§ What you are asked to do
Could you find every line in the entries below that holds the word "degrees" and copy it?

§ Records for the task
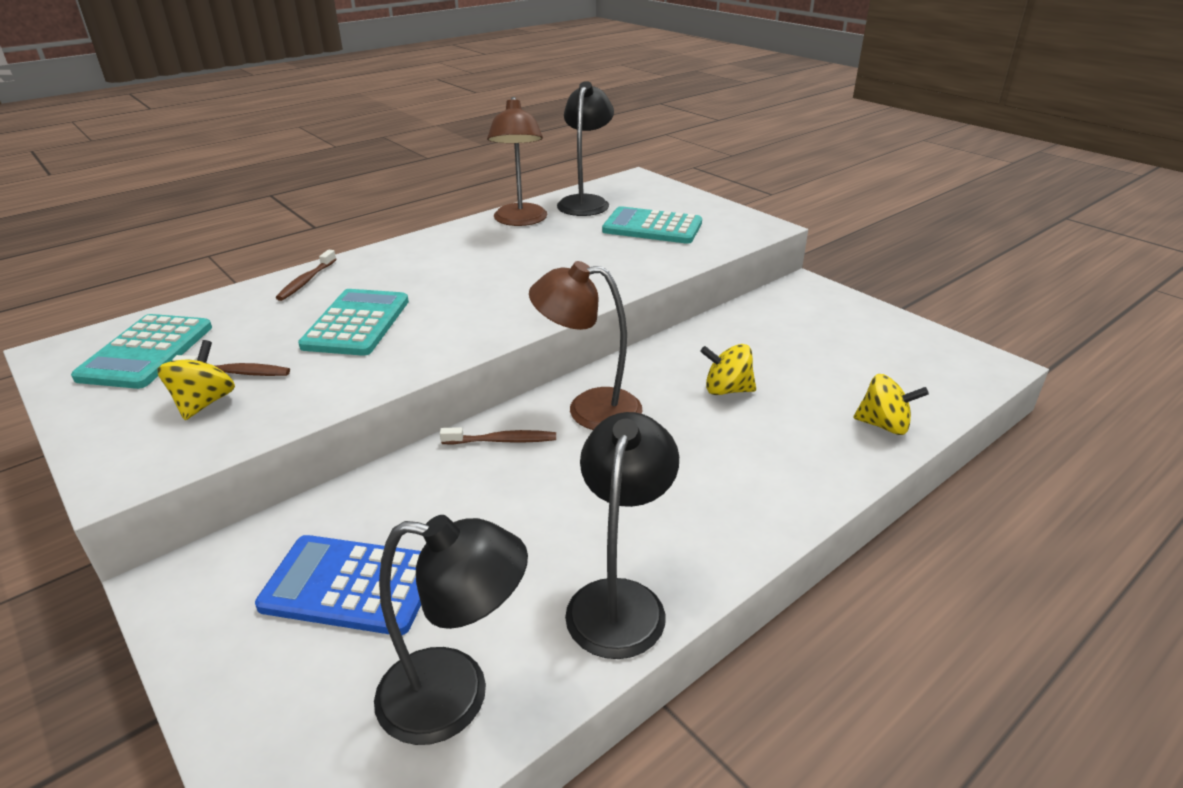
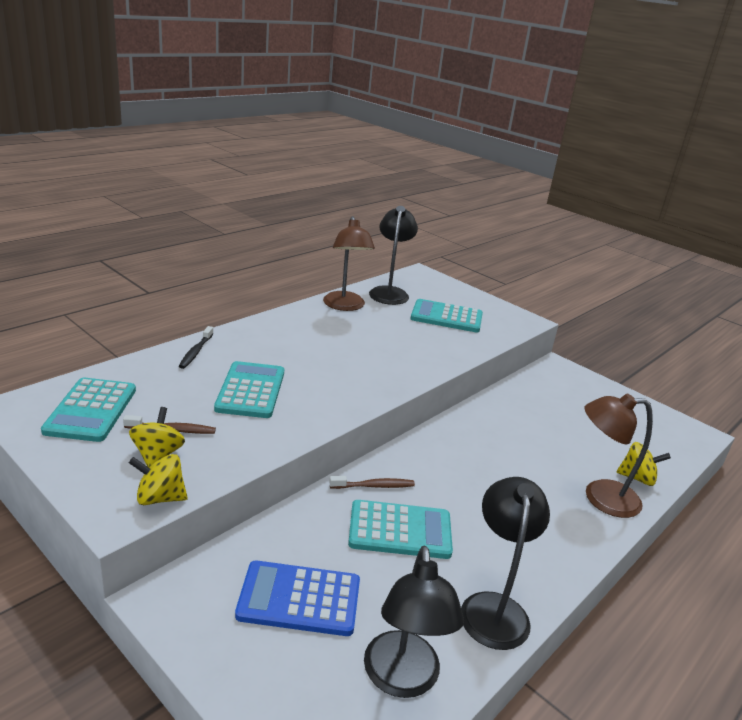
camera: 10 degrees left, 5 degrees down
(306, 281) = (196, 352): brown toothbrush -> black toothbrush
(455, 697) = (402, 679): black lamp -> black lamp turned 90 degrees clockwise
(518, 497) = (400, 530): none -> turquoise calculator
(589, 409) = (430, 461): brown lamp -> brown lamp (600, 498)
(727, 390) = (524, 448): yellow spinning top -> yellow spinning top (160, 498)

§ Reply to the exercise
camera: 10 degrees left, 5 degrees down
(455, 697) = (402, 679): black lamp -> black lamp turned 90 degrees clockwise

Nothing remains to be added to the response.